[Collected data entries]
+-------+
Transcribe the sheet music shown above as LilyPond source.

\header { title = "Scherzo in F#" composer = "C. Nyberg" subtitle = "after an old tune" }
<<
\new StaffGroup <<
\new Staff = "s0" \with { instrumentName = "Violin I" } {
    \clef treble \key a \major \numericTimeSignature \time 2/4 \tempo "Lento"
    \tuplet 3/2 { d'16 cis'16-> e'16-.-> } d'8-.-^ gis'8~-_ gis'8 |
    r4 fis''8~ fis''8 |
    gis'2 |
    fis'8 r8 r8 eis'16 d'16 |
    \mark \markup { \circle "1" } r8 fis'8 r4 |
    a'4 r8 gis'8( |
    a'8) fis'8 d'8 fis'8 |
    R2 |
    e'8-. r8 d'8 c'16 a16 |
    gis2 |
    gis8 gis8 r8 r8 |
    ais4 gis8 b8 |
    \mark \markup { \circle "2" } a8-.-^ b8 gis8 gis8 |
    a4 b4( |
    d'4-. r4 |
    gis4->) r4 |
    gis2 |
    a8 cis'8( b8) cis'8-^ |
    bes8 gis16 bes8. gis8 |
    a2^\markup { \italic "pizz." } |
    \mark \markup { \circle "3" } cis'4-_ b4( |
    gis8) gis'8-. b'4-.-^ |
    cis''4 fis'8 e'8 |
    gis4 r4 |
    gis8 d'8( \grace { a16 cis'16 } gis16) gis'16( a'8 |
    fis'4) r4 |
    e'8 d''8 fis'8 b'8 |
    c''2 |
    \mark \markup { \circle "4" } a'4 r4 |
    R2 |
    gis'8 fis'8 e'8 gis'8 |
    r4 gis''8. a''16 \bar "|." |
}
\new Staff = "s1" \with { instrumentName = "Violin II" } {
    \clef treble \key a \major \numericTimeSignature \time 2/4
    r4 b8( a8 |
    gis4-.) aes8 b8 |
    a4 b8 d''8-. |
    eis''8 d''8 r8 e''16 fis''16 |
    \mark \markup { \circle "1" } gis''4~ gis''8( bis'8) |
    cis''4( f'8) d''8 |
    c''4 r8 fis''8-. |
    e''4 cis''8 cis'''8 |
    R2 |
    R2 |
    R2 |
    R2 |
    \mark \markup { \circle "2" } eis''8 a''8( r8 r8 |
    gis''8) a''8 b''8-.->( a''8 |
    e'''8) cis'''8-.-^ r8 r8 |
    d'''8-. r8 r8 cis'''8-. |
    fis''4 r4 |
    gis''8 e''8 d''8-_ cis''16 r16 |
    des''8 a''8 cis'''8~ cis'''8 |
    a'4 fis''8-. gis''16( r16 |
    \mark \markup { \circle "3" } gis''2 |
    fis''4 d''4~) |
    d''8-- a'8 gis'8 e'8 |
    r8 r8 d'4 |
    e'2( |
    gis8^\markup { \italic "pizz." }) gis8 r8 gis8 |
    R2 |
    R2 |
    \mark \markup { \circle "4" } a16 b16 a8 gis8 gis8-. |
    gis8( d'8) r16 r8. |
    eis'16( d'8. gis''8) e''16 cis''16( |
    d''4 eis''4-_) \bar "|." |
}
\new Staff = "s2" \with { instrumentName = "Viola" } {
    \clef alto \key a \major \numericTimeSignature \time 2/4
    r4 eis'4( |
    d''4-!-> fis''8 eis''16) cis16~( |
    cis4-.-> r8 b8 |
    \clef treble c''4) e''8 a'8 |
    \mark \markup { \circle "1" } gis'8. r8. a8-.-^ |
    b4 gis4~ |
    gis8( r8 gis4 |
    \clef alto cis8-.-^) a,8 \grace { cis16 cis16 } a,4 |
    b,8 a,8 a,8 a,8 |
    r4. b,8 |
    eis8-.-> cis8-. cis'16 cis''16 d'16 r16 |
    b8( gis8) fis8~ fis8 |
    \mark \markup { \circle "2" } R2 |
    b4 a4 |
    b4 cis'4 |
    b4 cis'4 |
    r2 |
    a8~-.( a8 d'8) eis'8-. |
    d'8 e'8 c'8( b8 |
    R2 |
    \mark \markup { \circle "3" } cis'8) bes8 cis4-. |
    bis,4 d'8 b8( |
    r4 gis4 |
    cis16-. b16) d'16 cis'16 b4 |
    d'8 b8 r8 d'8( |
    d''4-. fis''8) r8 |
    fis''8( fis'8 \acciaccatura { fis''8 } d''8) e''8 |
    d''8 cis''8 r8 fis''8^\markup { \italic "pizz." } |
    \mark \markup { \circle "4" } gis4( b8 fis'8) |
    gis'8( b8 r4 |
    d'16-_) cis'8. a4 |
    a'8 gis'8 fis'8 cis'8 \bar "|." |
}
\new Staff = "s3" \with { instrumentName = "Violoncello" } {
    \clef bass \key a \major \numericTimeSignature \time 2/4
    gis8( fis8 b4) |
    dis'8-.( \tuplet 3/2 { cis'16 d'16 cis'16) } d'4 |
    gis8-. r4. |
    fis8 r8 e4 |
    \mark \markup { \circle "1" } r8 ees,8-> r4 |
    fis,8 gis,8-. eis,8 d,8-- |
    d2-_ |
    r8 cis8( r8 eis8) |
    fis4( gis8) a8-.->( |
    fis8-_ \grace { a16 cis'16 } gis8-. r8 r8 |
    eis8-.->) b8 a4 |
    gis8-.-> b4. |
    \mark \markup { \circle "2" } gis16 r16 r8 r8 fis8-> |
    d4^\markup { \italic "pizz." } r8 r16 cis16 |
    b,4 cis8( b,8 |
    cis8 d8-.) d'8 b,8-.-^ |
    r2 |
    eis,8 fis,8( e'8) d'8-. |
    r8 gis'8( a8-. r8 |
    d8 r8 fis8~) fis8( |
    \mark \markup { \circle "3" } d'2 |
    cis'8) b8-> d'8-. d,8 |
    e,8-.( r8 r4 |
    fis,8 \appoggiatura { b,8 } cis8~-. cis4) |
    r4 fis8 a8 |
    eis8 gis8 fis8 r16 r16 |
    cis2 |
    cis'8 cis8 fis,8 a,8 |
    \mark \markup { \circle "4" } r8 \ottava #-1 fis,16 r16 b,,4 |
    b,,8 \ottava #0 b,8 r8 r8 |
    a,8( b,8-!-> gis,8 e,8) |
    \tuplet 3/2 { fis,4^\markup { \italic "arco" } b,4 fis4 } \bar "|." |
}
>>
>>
+-------+
* Exercise requirements
Which lines of the records above contain the string "major"? Pull out each of them in full, treating uppercase and lowercase as different.

* Written response
    \clef treble \key a \major \numericTimeSignature \time 2/4 \tempo "Lento"
    \clef treble \key a \major \numericTimeSignature \time 2/4
    \clef alto \key a \major \numericTimeSignature \time 2/4
    \clef bass \key a \major \numericTimeSignature \time 2/4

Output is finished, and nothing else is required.